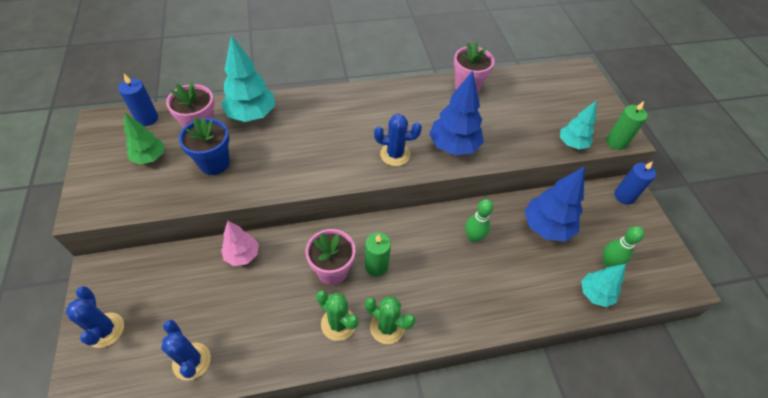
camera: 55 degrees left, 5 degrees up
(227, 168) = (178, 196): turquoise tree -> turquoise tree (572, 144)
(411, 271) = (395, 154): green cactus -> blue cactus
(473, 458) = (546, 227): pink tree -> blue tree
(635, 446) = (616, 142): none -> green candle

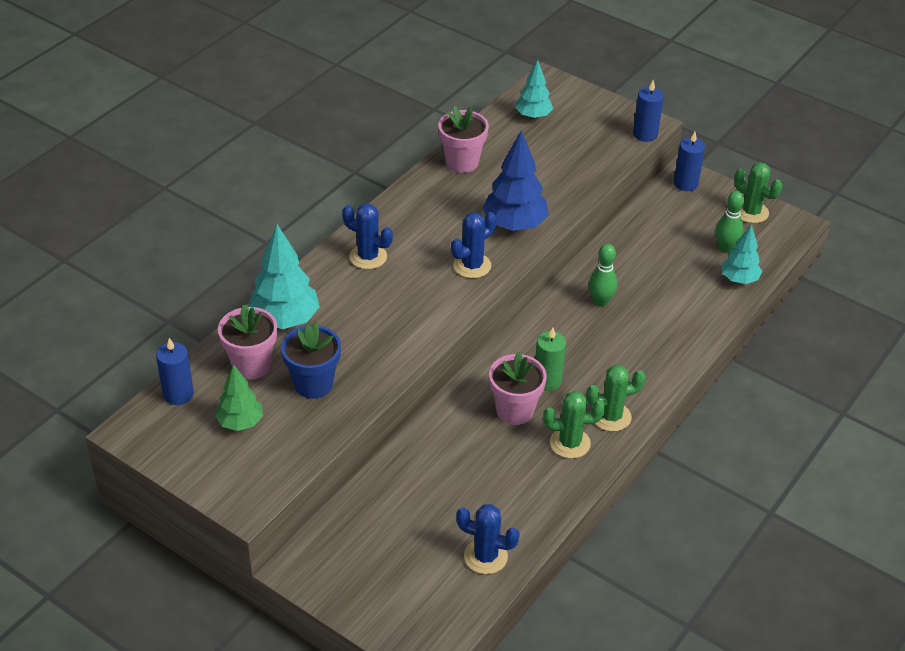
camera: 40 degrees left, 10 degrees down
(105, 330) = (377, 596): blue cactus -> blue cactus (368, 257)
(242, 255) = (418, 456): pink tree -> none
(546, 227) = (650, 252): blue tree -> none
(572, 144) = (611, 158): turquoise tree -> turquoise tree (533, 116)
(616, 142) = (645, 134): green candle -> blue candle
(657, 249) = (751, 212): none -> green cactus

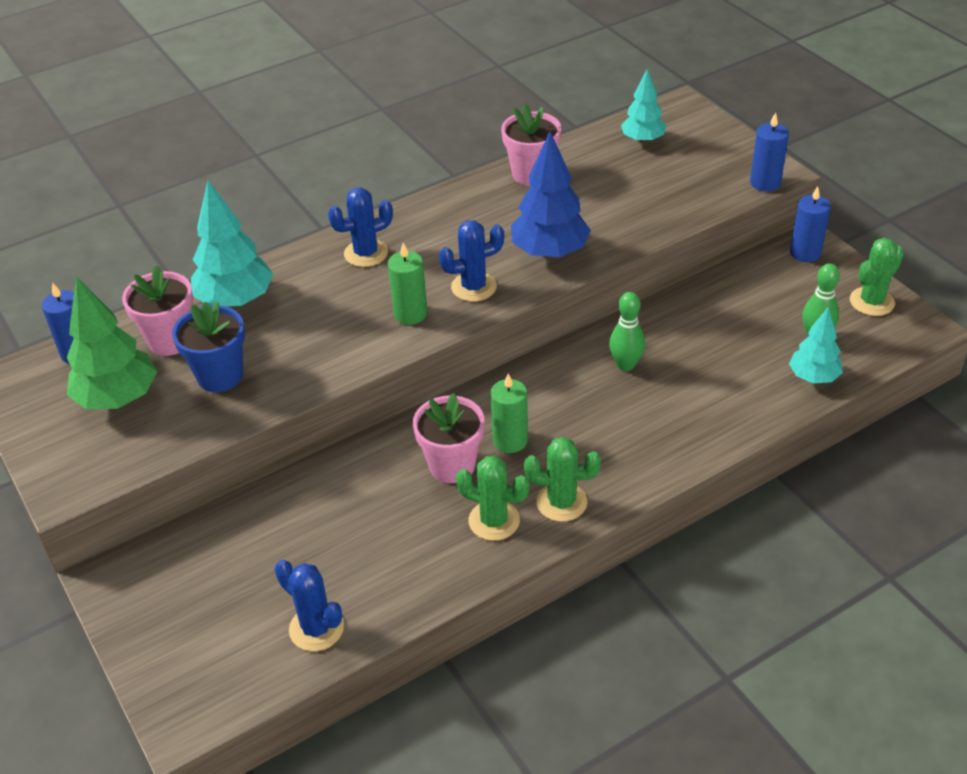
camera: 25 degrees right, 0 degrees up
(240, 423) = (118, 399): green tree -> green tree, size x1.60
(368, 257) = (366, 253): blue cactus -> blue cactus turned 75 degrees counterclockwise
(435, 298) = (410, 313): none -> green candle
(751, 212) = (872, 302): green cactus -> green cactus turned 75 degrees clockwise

## What the exercise asks
The expected output is each line of the records above that includes the word "blue".

## Answer area
(411, 271) = (395, 154): green cactus -> blue cactus
(473, 458) = (546, 227): pink tree -> blue tree
(105, 330) = (377, 596): blue cactus -> blue cactus (368, 257)
(546, 227) = (650, 252): blue tree -> none
(616, 142) = (645, 134): green candle -> blue candle
(368, 257) = (366, 253): blue cactus -> blue cactus turned 75 degrees counterclockwise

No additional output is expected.